— The problem —
Copy out every line below that contains the string "with". Case counts, so match capitals and lowercase exactly.

— Data records —
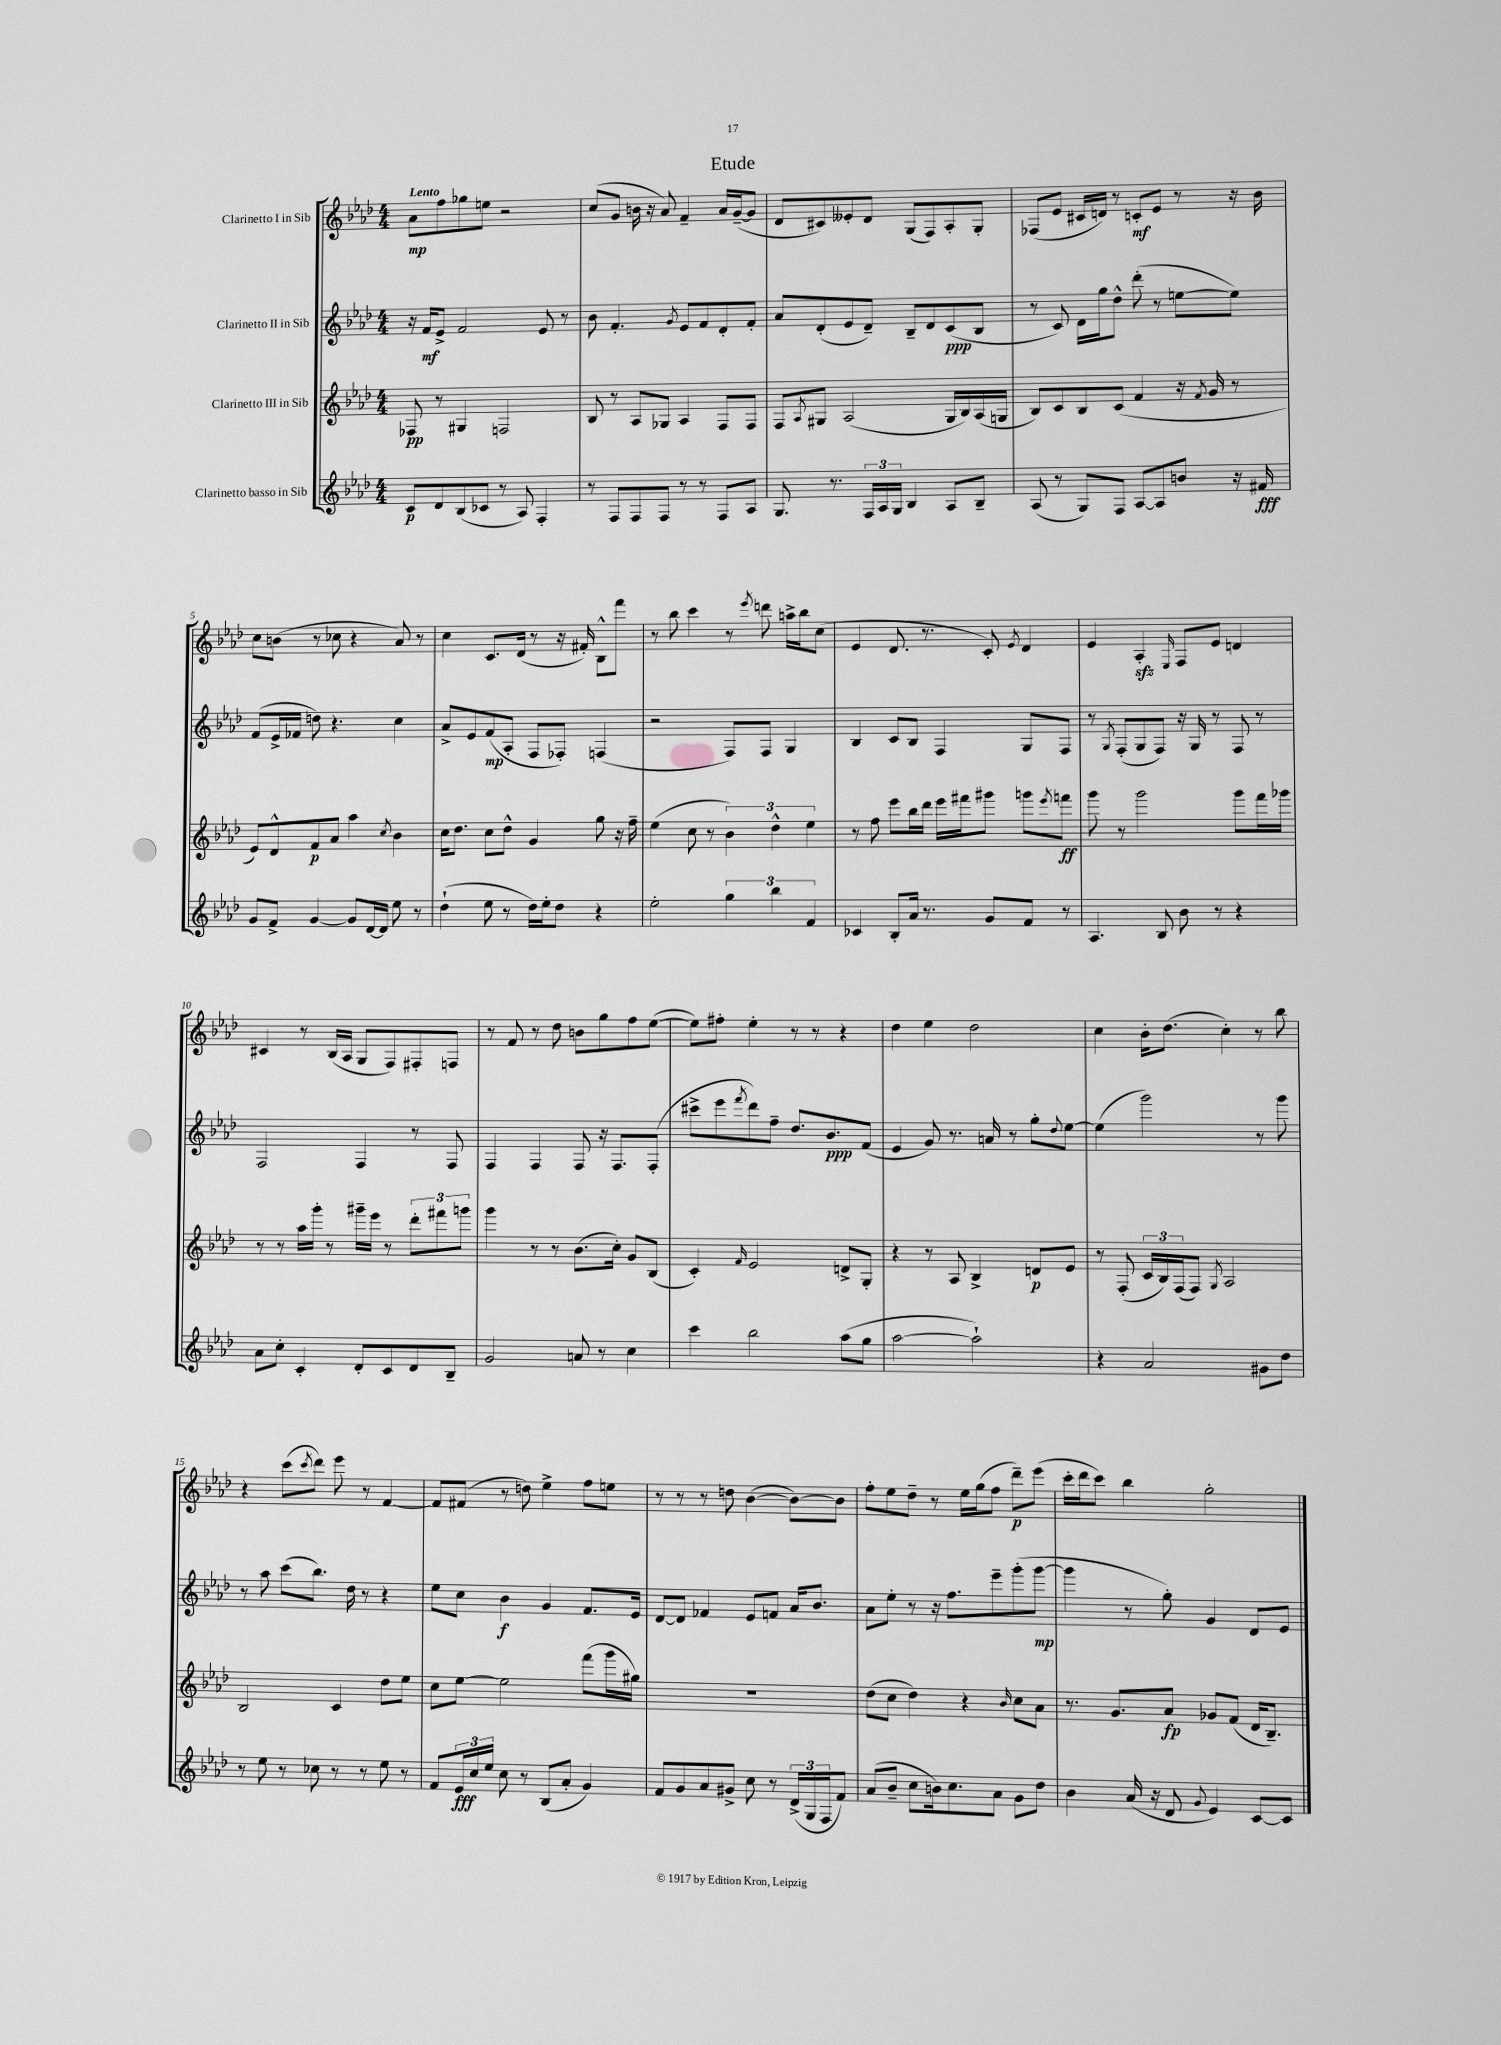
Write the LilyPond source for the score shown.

\header { title = "Etude" }
<<
\new StaffGroup <<
\new Staff = "s0" \with { instrumentName = "Clarinetto I in Sib" } {
    \clef treble \key aes \major \numericTimeSignature \time 4/4 \tempo "Lento"
    aes'8\mp f''8 ges''8 e''8 r2 |
    c''8( g'8 b'16 r16 aes'8) f'4-- aes'16 g'16~--( g'8 |
    des'8 cis'8) eeses'8-. des'8 g8( f8) aes8-. g8-. |
    fes8( ees'8 cis'16 d'16) r8 c'8-.\mf ees'8 r8 r16 bes'16 |
    c''8 b'8( r8 ces''8 r4 aes'8) r8 |
    c''4 c'8. des'16( r8 r16 fis'16-.) bes8-^ f'''8 |
    r8 bes''8 c'''4 r8 \acciaccatura { ees'''8 } d'''8 a''16-> bes''16 c''8( |
    ees'4 des'8. r8. c'8-.) \acciaccatura { ees'8 } des'4 |
    ees'4 aes4-.\sfz \grace { ees16 } f8 ees'8 d'4 |
    cis'4 r8 bes16( aes16 g8 f8) fis8-. f8 |
    r8 f'8 r8 des''8 b'8 g''8 f''8 ees''8~( |
    ees''8) fis''8-. ees''4-. r8 r8 r4 |
    des''4 ees''4 des''2 |
    c''4 bes'16-. des''8.( c''4-.) r8 bes''8 |
    r4 c'''8( \acciaccatura { c'''8 } des'''8) ees'''8 r8 f'4~ |
    f'8 fis'8( r8 d''8) ees''4-> f''8 e''8 |
    r8 r8 r8 d''8 bes'4~( bes'8~) bes'8 |
    f''8-. ees''8 des''8-- r8 ees''16 g''16( f''8 des'''8--\p) ees'''8( |
    c'''16-. des'''16 c'''8) bes''4 g''2-. \bar "|." |
}
\new Staff = "s1" \with { instrumentName = "Clarinetto II in Sib" } {
    \clef treble \key aes \major \numericTimeSignature \time 4/4
    r16 f'16\mf ees'8-> f'2 ees'8 r8 |
    bes'8 f'4.-. \acciaccatura { g'8 } ees'8 f'8 des'8-. f'8-. |
    aes'8 des'8-.( ees'8 des'8--) bes8-- des'8 c'8\ppp( bes8 |
    r8 c'8) des'16 g''16 des''8-^ des'''8-.( r8 e''8~ e''8) |
    f'8( ees'16-> fes'16 d''8) r4. c''4 |
    aes'8-> ees'8 f'8\mp( aes8-. f8 fes8-.) f4( |
    r2 f8) f8 g4 |
    bes4 c'8 bes8 f4 g8 f8 |
    r8 \acciaccatura { g8 } f8-.( g8 f8) r16 g16 r8 f8 r8 |
    f2 f4 r8 f8 |
    f4 f4 f8 r16 f8. f8-.( |
    cis'''8-> ees'''8 \acciaccatura { f'''8 } des'''8) f''8-- des''8. bes'8.\ppp f'8( |
    ees'4 g'8) r8. a'16 r8 g''8-. \appoggiatura { des''8 } ees''8~ |
    ees''4( g'''2) r8 g'''8 |
    r8 aes''8 c'''8( bes''8.) des''16 r8 r4 |
    ees''8 c''8 bes'4\f g'4 f'8. ees'16 |
    des'8~ des'8 fes'4 ees'8 f'8 aes'16 bes'8. |
    aes'8 ees''8-. r8 r16 f''8. ees'''8-- g'''8-.( g'''8~\mp |
    g'''4 r8 g''8-.) g'4 des'8 ees'8 \bar "|." |
}
\new Staff = "s2" \with { instrumentName = "Clarinetto III in Sib" } {
    \clef treble \key aes \major \numericTimeSignature \time 4/4
    fes8\pp r8 gis4 f2 |
    bes8 r8 aes8 ges8 aes4 f8 f8 |
    f8 \acciaccatura { aes8 } gis8 aes2( gis16 bes16) aes16( g16 |
    bes8) c'8 bes8 c'8( f'4 r16 \acciaccatura { f'8 } g'16 r8 |
    ees'8) des'8-^ f'8\p aes'8 aes''4 \acciaccatura { c''8 } bes'4 |
    c''16 des''8. c''8 des''8-^ g'4 g''8 r16 f''16-- |
    ees''4( c''8 r8 \tuplet 3/2 { bes'4) des''4-^ ees''4 } |
    r8 f''8 ees'''8 bes''16 des'''16 ees'''16 fis'''16 gis'''8 g'''8 \acciaccatura { ees'''8 } f'''8\ff |
    g'''8 r8 g'''2 g'''8 f'''16 ges'''16 |
    r8 r8 aes''16 g'''16-. r8 gis'''16-- ees'''16 r8 \tuplet 3/2 { des'''8-. fis'''8 g'''8 } |
    g'''4 r8 r8 bes'8.( c''16-.) g'8 bes8( |
    c'4-.) \grace { f'16 } ees'2 d'8-> g8-. |
    r4 r8 aes8 bes4-> d'8\p ees'8 |
    r8 f8-.( \tuplet 3/2 { c'16 bes16) f16( } f8) \acciaccatura { g8 } aes2 |
    bes2 c'4 des''8 ees''8 |
    c''8 ees''8~ ees''2 f'''8( g'''16 gis''16) |
    R1 |
    des''8( c''8 des''4) r4 \grace { bes'16 } c''8 aes'8 |
    r8. g'8. aes'8\fp ges'8 f'8( des'16 bes8.--) \bar "|." |
}
\new Staff = "s3" \with { instrumentName = "Clarinetto basso in Sib" } {
    \clef treble \key aes \major \numericTimeSignature \time 4/4
    c'8\p des'8 bes8( ces'8 r8 aes8) f4-. |
    r8 f8 f8 f8 r8 r8 f8 aes8 |
    g8. r8. \tuplet 3/2 { f16 aes16 g16 } bes4 aes8 bes8-- |
    aes8( r8 g8) f8 aes8~ aes8 b'8 r16 fis'16\fff |
    g'8 f'8-> g'4~ g'8 des'16~ des'16 ees''8 r8 |
    des''4-!( ees''8 r8 des''16) ees''16-. des''8 r4 |
    ees''2-. \tuplet 3/2 { g''4 bes''4 f'4 } |
    ces'4 bes8-. aes'16 r8. g'8 f'8 r8 |
    aes4. bes8 bes'8 r8 r4 |
    aes'8 c''8-. c'4-. des'8-. c'8 des'8 bes8-- |
    g'2 a'8 r8 c''4 |
    c'''4 bes''2 aes''8( g''8 |
    aes''2~ aes''2-!) |
    r4 aes'2 gis'8 des''8 |
    r8 ees''8 r8 ces''8 r8 r8 ees''8 r8 |
    f'8 \tuplet 3/2 { ees'16\fff c''16 ees''16 } c''8 r8 bes8( aes'8-. g'4) |
    f'8 g'8 aes'8 gis'8-> c''8 r8 \tuplet 3/2 { des'16->( g16 f16 } f'8) |
    aes'8( bes'8-- c''8 b'16) c''8. aes'8 g'8 des''8 |
    bes'4 aes'16( r16 des'8 \appoggiatura { g'8 } ees'4) c'8~ c'8 \bar "|." |
}
>>
>>
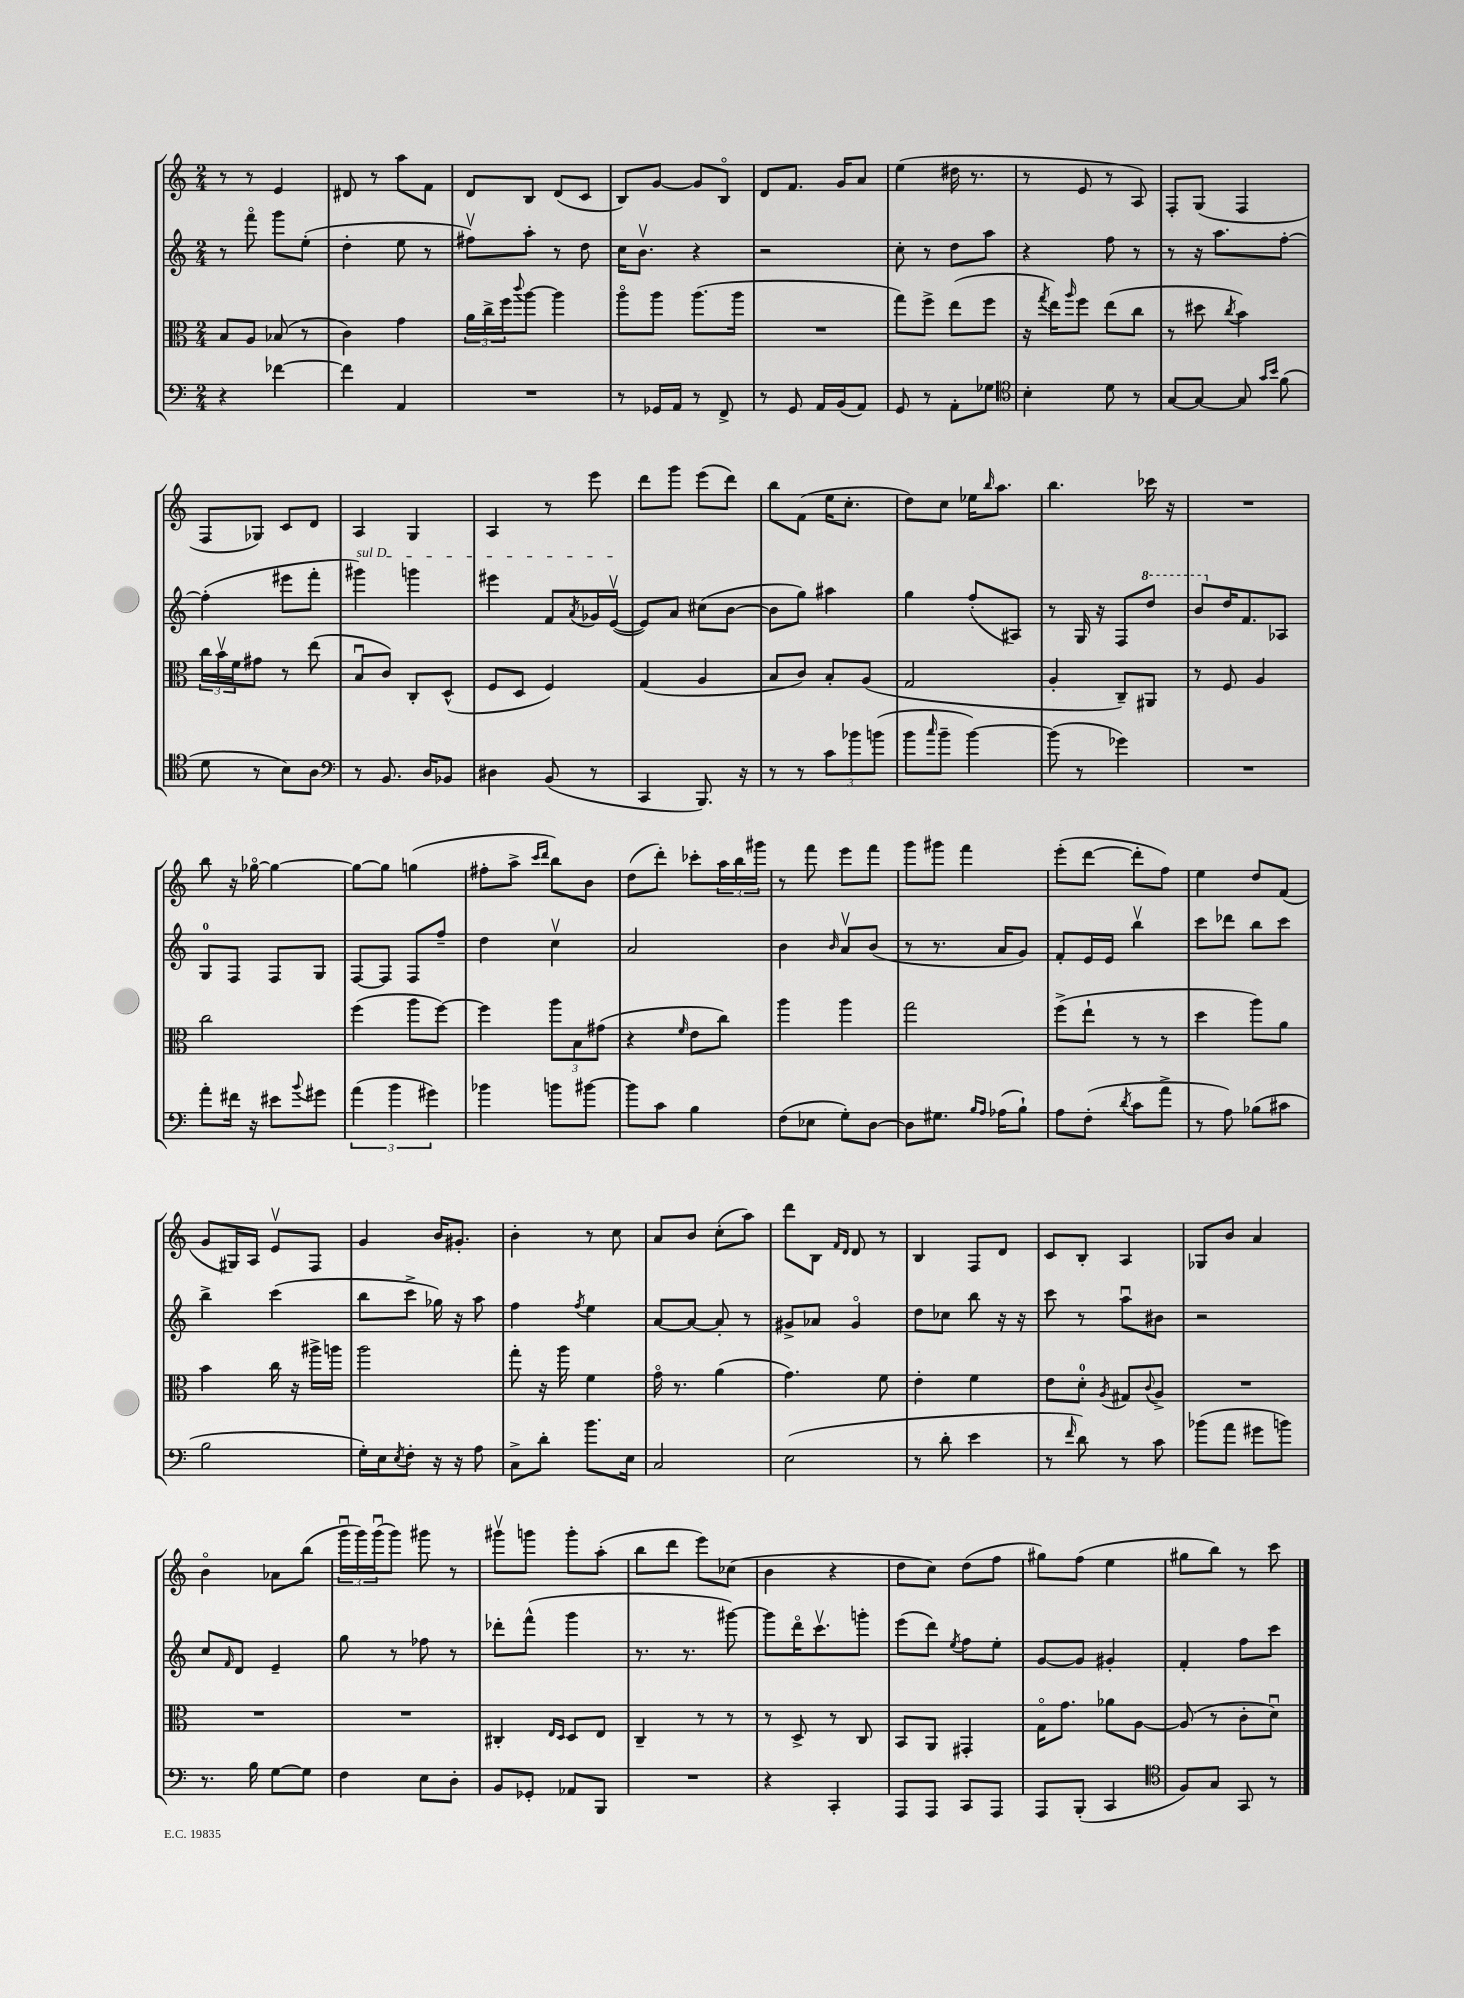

— Result below —
\new Staff = "s0" \with { instrumentName = "Clarinetto I in Sib" } {
\new Staff = "s1" \with { instrumentName = "Clarinetto II in Sib" } {
\new Staff = "s2" \with { instrumentName = "Clarinetto III in Sib" } {
\new Staff = "s3" \with { instrumentName = "Clarinetto basso in Sib" } {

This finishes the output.